- WHAT TO PRODUCE -
Transcribe all of the records word for word, but omit the pictures.

- EXERCISE MATERIAL -
★ ★ ★ ★ ★ ★ ★
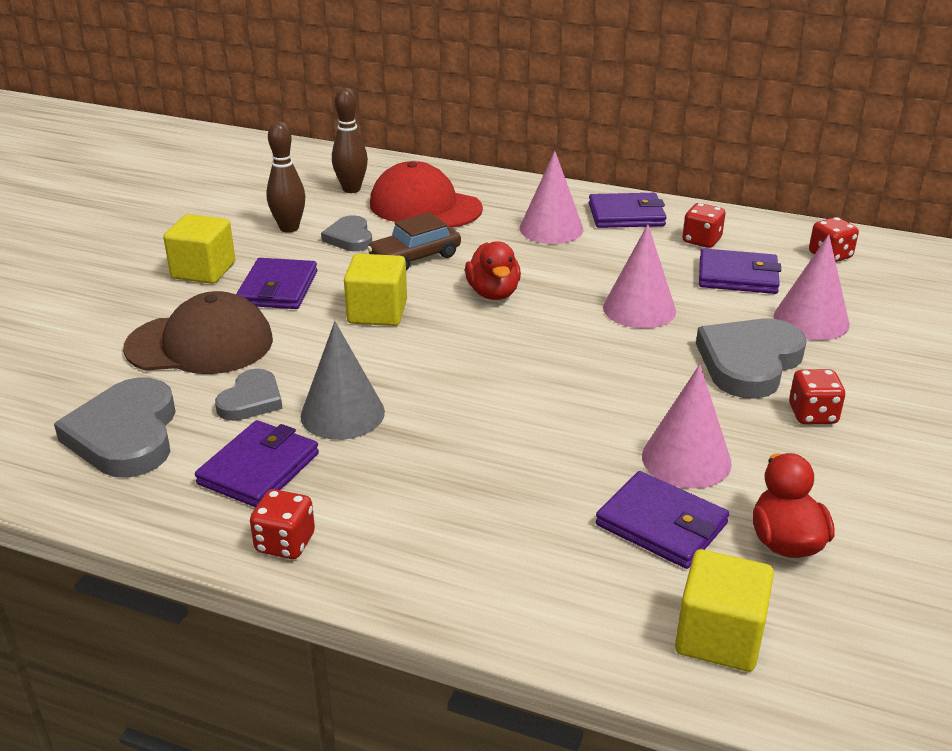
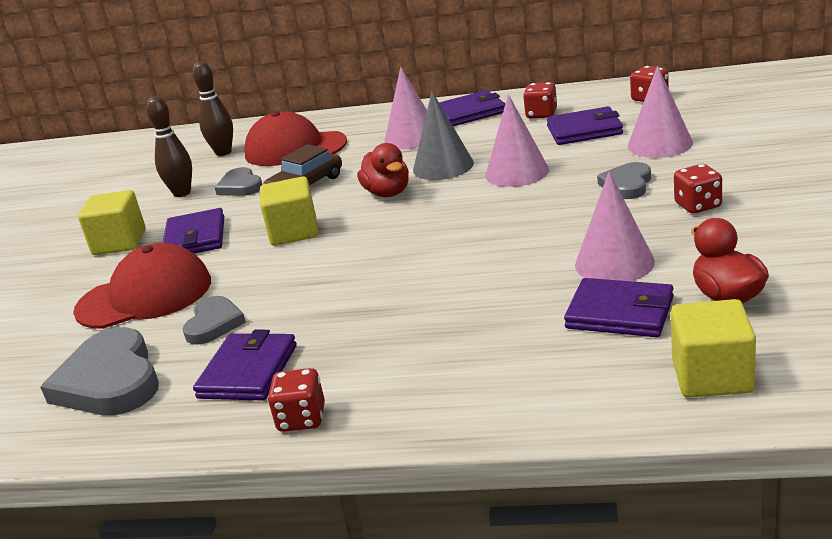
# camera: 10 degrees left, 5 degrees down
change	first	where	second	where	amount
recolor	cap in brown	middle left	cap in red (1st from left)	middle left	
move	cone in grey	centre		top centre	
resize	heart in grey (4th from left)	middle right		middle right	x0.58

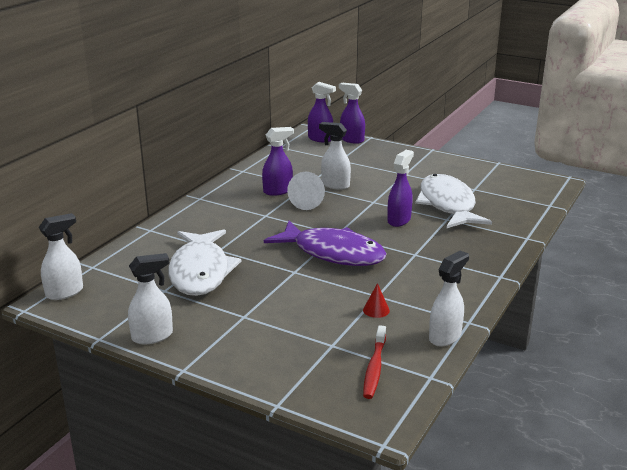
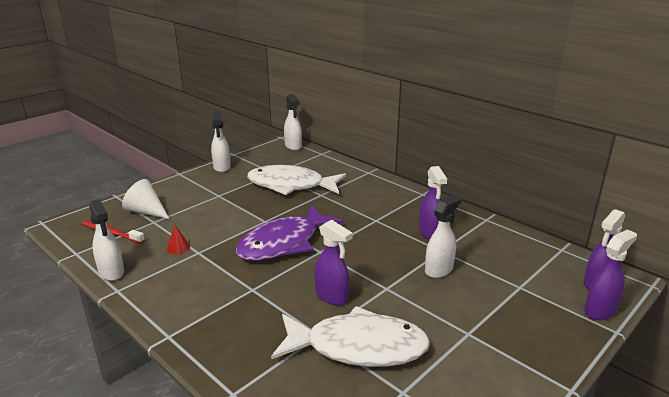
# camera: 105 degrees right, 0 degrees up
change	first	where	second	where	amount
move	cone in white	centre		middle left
★ ★ ★ ★ ★ ★ ★
- WRITTEN ANSWER -
# camera: 10 degrees left, 5 degrees down
change	first	where	second	where	amount
recolor	cap in brown	middle left	cap in red (1st from left)	middle left	
move	cone in grey	centre		top centre	
resize	heart in grey (4th from left)	middle right		middle right	x0.58

# camera: 105 degrees right, 0 degrees up
change	first	where	second	where	amount
move	cone in white	centre		middle left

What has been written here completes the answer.